%%
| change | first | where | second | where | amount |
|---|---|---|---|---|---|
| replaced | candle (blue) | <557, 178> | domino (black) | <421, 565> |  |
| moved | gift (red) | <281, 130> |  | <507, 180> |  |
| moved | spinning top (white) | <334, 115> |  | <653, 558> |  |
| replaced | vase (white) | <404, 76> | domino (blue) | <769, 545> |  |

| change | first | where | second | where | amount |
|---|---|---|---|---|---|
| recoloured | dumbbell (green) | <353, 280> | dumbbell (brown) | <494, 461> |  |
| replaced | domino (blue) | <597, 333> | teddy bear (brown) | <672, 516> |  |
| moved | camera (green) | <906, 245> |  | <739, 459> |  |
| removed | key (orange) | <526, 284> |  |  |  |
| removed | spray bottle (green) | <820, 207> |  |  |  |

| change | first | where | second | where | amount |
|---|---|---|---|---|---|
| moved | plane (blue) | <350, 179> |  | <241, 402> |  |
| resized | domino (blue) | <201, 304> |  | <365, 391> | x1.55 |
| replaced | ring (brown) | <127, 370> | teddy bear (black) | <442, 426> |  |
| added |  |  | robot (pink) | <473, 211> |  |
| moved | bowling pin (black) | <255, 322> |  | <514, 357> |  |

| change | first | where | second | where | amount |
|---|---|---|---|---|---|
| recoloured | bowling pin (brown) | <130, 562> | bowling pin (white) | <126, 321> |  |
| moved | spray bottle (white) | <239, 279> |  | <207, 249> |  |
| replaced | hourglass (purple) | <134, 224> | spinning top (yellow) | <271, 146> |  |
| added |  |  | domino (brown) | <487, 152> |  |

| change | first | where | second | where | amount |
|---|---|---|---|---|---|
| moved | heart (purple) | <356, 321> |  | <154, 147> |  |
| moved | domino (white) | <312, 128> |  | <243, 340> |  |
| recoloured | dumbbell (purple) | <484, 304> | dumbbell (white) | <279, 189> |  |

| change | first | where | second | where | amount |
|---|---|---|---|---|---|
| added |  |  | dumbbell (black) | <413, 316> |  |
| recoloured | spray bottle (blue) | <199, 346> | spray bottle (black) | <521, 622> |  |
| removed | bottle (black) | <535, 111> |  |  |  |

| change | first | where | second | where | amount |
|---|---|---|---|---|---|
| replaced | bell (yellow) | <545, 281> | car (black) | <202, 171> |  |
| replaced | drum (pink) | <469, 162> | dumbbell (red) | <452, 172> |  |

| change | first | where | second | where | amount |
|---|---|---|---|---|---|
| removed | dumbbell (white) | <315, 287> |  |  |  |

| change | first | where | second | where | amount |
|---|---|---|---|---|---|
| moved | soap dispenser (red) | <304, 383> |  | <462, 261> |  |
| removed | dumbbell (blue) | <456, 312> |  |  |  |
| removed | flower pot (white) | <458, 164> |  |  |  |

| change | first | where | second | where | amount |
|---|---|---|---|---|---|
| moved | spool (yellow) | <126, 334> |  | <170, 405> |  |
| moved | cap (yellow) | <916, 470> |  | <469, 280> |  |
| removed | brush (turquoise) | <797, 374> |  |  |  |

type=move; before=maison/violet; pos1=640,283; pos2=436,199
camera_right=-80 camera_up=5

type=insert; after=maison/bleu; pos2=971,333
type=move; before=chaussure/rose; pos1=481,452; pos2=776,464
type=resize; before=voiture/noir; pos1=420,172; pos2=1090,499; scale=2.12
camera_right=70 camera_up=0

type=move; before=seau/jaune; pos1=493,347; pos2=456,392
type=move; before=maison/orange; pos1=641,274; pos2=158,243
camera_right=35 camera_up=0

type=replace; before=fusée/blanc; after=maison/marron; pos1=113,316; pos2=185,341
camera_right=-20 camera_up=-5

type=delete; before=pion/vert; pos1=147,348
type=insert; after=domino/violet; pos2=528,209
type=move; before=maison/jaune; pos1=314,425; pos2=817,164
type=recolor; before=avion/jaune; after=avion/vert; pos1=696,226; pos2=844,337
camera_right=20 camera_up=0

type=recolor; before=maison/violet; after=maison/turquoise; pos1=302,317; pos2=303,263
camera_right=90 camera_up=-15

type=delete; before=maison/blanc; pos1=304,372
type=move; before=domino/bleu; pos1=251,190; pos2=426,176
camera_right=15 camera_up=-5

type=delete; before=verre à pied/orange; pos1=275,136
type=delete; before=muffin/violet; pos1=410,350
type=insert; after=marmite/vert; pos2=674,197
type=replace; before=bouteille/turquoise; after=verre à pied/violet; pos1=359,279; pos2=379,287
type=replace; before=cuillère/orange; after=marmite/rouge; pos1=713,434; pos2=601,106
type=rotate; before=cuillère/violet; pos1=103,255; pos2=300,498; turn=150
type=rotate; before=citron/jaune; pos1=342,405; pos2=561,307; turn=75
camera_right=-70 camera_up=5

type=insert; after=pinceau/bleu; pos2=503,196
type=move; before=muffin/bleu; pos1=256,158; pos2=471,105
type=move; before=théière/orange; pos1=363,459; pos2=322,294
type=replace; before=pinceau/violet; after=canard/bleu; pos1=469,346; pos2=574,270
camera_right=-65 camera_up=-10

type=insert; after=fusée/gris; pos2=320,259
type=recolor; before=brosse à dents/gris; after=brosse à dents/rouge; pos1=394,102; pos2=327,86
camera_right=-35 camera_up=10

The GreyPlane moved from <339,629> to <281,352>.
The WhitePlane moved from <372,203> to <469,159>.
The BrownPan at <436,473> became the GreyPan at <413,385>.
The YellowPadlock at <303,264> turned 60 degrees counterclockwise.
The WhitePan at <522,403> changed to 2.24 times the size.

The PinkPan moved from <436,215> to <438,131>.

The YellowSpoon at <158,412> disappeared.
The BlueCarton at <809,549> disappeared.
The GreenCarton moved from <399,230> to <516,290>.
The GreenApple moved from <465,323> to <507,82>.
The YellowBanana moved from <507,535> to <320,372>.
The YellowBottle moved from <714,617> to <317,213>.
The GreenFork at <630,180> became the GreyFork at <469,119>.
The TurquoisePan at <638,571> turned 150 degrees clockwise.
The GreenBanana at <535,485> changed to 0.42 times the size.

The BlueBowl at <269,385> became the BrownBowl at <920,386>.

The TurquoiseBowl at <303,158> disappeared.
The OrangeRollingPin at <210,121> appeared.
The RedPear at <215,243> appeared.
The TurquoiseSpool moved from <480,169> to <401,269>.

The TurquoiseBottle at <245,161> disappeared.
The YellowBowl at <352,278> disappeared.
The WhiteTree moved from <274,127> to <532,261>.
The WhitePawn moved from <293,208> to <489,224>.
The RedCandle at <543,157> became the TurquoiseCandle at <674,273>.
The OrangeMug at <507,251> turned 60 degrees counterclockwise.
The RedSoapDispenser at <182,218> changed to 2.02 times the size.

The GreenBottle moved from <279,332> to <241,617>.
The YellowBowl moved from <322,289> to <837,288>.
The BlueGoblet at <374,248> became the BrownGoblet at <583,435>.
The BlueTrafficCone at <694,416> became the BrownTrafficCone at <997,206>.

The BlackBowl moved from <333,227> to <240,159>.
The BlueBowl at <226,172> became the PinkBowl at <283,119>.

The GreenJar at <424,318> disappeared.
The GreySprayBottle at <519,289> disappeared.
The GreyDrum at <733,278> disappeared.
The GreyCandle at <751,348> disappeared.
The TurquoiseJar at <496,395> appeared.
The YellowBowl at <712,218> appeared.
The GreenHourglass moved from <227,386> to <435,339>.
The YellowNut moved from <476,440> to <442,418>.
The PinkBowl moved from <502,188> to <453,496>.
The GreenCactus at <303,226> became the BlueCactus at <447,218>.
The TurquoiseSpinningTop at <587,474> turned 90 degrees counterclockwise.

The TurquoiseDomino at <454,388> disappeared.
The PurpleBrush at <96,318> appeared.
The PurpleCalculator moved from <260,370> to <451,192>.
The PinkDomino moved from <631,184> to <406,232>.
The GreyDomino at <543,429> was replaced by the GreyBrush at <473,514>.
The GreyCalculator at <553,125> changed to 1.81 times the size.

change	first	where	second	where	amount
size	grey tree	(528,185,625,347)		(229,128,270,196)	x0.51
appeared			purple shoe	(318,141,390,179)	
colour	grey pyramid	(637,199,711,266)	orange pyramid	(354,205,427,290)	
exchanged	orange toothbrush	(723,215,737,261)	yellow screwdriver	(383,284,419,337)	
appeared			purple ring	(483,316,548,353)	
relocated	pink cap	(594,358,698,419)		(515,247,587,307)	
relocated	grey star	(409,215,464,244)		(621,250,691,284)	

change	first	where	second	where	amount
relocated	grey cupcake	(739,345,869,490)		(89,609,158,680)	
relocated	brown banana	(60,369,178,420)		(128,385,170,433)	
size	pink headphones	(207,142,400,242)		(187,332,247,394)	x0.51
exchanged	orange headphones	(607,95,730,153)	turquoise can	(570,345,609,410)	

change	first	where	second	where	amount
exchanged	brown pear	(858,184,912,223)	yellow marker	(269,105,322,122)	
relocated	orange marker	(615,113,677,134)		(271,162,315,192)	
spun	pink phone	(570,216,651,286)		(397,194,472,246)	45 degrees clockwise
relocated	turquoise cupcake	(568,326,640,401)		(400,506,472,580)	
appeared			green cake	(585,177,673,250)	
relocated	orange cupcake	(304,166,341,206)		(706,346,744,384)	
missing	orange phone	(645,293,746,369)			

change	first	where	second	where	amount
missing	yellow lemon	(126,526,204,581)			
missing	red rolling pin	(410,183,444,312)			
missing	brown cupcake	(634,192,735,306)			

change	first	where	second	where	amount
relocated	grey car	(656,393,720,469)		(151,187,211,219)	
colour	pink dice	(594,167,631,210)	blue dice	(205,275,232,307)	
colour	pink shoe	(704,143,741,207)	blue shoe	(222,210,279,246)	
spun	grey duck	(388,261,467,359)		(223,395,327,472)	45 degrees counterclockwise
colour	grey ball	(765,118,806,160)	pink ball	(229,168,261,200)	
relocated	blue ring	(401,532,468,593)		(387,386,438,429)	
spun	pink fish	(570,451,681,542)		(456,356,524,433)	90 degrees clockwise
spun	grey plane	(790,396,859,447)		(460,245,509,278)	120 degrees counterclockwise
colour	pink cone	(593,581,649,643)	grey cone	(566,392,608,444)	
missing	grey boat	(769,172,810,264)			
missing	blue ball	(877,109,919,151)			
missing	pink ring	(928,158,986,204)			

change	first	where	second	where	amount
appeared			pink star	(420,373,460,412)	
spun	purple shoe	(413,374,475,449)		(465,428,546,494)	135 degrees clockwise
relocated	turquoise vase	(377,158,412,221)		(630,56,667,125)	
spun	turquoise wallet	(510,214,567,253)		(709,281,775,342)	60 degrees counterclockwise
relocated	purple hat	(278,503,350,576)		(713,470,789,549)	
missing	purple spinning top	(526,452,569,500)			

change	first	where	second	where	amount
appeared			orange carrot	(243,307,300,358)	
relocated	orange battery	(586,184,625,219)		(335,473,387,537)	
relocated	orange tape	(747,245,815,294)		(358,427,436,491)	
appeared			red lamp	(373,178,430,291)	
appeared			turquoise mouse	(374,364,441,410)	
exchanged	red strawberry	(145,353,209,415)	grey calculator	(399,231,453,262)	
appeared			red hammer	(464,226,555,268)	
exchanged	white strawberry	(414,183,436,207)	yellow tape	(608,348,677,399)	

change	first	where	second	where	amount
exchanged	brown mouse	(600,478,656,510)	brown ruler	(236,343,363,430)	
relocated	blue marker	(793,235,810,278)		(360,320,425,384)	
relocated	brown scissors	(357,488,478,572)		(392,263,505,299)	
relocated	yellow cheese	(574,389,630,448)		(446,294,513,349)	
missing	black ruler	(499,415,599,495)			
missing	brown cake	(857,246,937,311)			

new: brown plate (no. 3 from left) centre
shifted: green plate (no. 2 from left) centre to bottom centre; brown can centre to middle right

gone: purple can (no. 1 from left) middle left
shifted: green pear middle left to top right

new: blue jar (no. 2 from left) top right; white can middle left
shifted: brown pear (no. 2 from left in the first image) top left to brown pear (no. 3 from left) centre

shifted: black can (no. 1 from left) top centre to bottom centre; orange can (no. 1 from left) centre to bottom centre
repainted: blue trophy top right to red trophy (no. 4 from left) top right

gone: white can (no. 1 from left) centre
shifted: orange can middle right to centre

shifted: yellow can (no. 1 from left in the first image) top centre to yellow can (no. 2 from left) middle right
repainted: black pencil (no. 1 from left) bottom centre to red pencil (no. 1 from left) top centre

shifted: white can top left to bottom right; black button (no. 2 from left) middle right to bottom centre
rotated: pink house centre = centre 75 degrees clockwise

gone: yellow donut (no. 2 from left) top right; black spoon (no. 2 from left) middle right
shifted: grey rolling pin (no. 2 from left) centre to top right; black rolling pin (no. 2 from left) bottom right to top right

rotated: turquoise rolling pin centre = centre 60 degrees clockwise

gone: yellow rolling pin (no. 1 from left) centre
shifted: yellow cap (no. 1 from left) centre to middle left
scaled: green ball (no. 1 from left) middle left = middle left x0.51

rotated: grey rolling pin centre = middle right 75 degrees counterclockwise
%%
» TASK INSTRUCTIONS:
Both the first line of the data above and the line with "moved | spinning" must be included; please return exactly those lines and the ones between them.

» WRITTEN REPLY:
| change | first | where | second | where | amount |
|---|---|---|---|---|---|
| replaced | candle (blue) | <557, 178> | domino (black) | <421, 565> |  |
| moved | gift (red) | <281, 130> |  | <507, 180> |  |
| moved | spinning top (white) | <334, 115> |  | <653, 558> |  |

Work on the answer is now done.